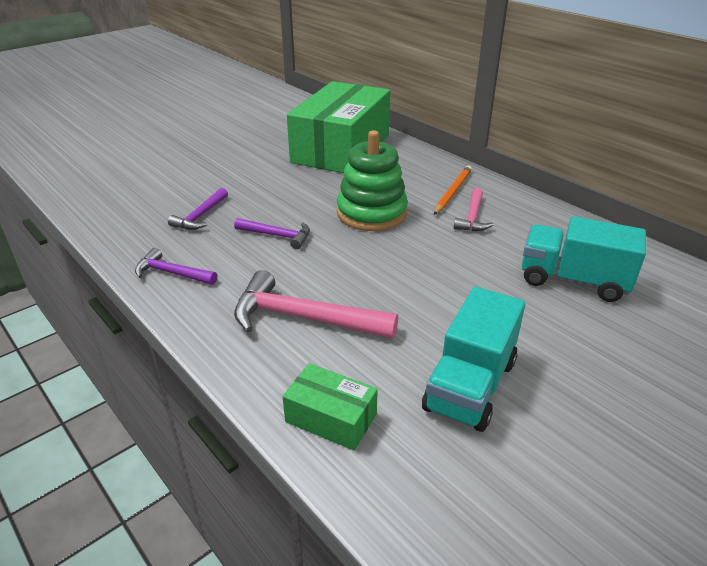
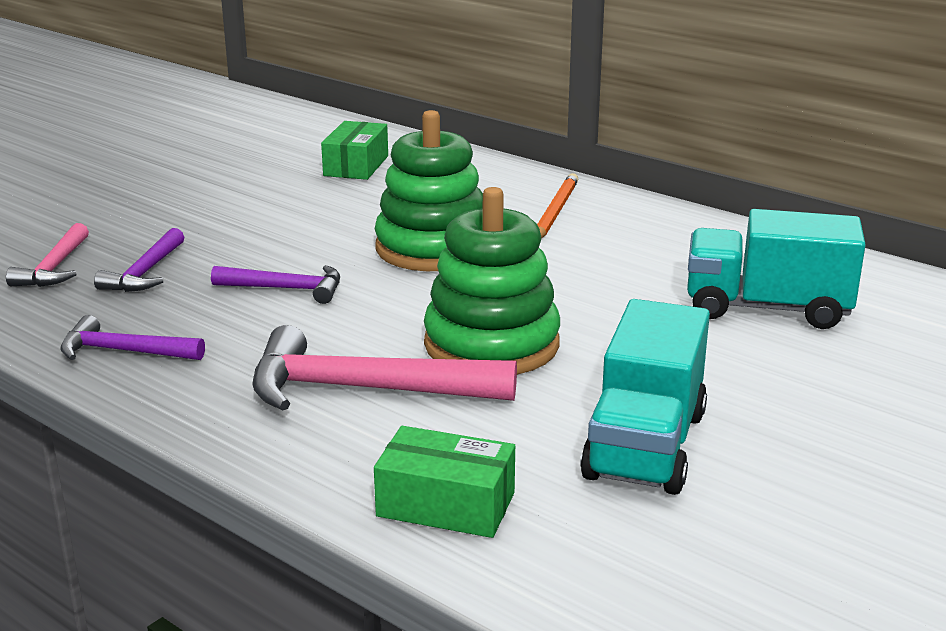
camera: 10 degrees left, 10 degrees down
(341, 148) = (356, 166): green box -> green box, size x0.42
(390, 291) = (491, 344): none -> green stacking toy
(472, 217) = (595, 242): pink hammer -> pink hammer (55, 268)

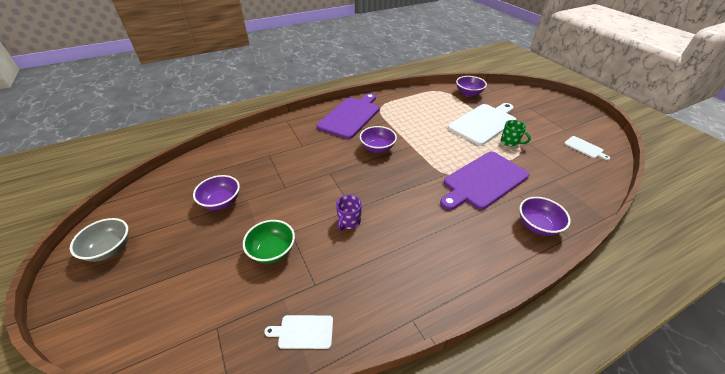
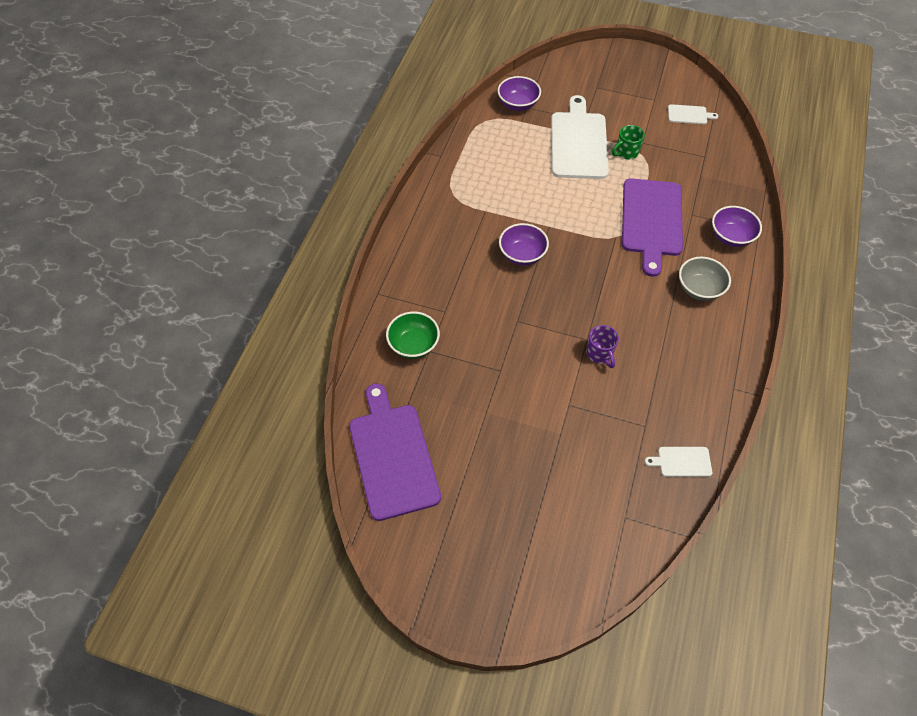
camera: 45 degrees left, 15 degrees up
(110, 249) = (444, 562): grey bowl -> grey bowl (699, 289)
(221, 202) = (467, 435): purple bowl -> none
(272, 251) = (579, 432): green bowl -> green bowl (413, 345)
(303, 332) = (682, 462): white cutting board -> white cutting board turned 45 degrees clockwise
(350, 116) = (439, 232): purple cutting board -> purple cutting board (392, 456)
(510, 142) = (626, 153): green mug -> green mug turned 150 degrees clockwise

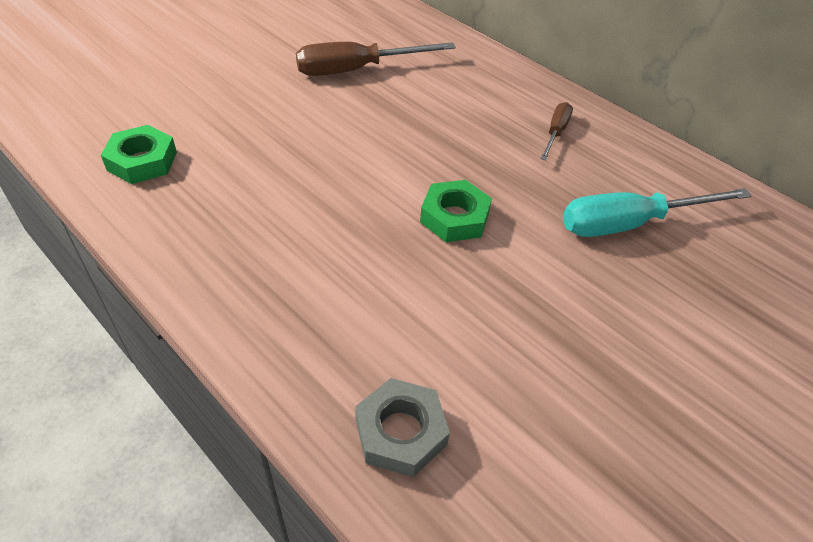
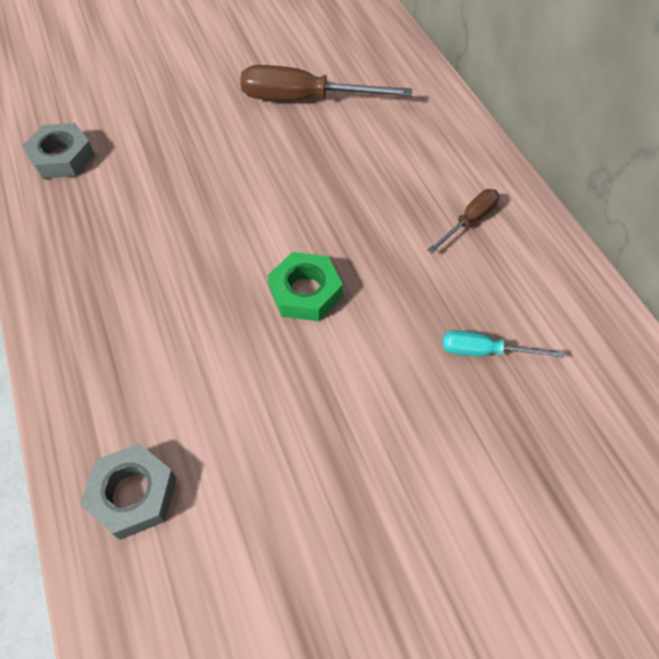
camera: 25 degrees right, 10 degrees up
(142, 161) = (62, 157): green nut -> grey nut
(631, 223) = (485, 351): turquoise screwdriver -> turquoise screwdriver, size x0.53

§ Instructions for the task:
Only the lines from the first line of the listing above through the line with "(110, 249) = (444, 562): grey" should be set down, exactly and without pictures.

§ Response:
camera: 10 degrees left, 10 degrees down
(341, 148) = (356, 166): green box -> green box, size x0.42
(390, 291) = (491, 344): none -> green stacking toy
(472, 217) = (595, 242): pink hammer -> pink hammer (55, 268)

camera: 45 degrees left, 15 degrees up
(110, 249) = (444, 562): grey bowl -> grey bowl (699, 289)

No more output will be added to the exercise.